- Work item -
Leave the pictures out and print every record below exactly as it stands.

Object counting data:

════════

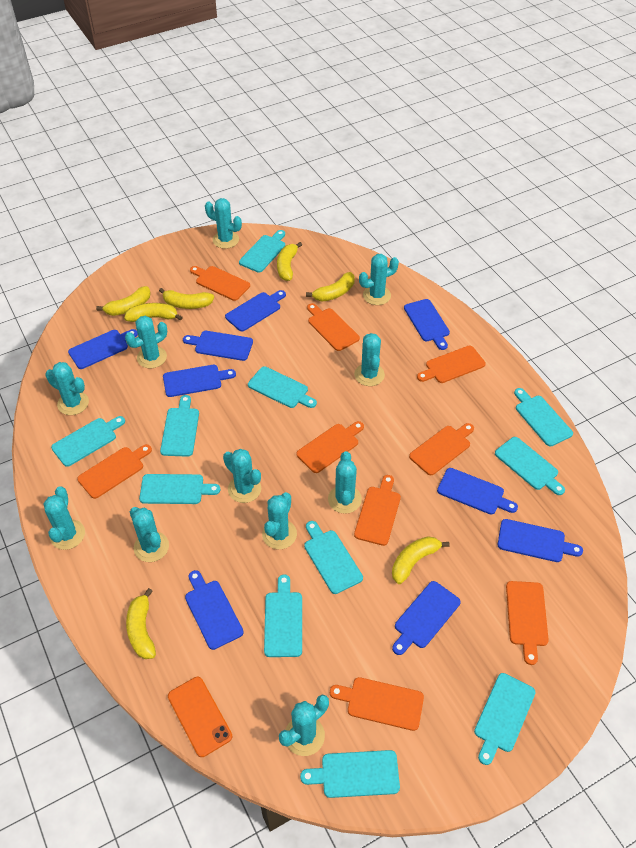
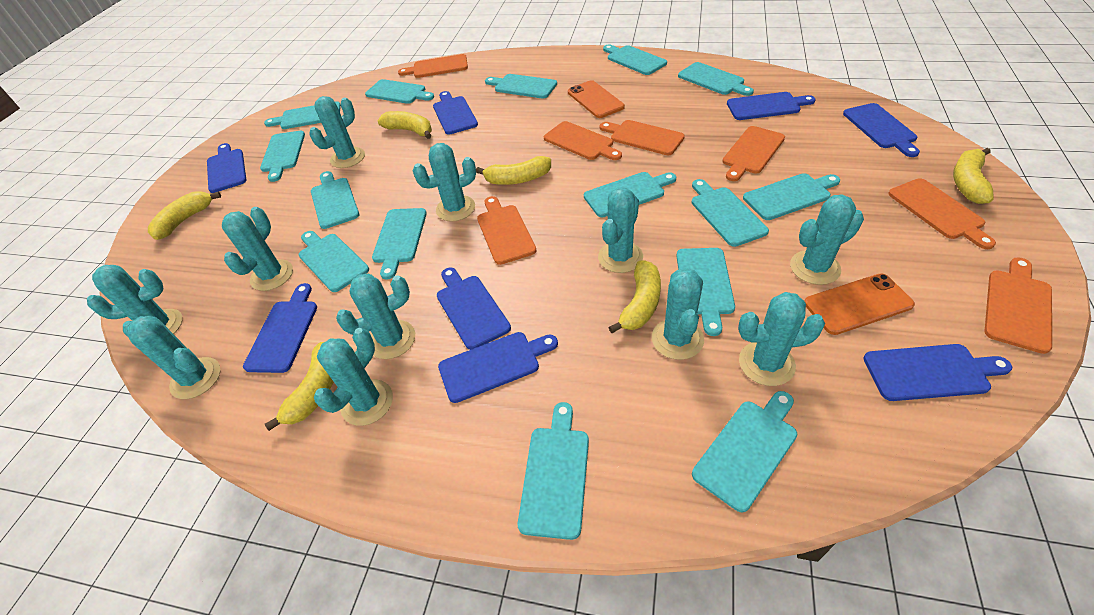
blue cutting board: 9 -> 8
orange cutting board: 9 -> 7
orange phone: 1 -> 2
turquoise cutting board: 11 -> 15
yellow banana: 7 -> 6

════════

- Written solution -
blue cutting board: 9 -> 8
orange cutting board: 9 -> 7
orange phone: 1 -> 2
turquoise cutting board: 11 -> 15
yellow banana: 7 -> 6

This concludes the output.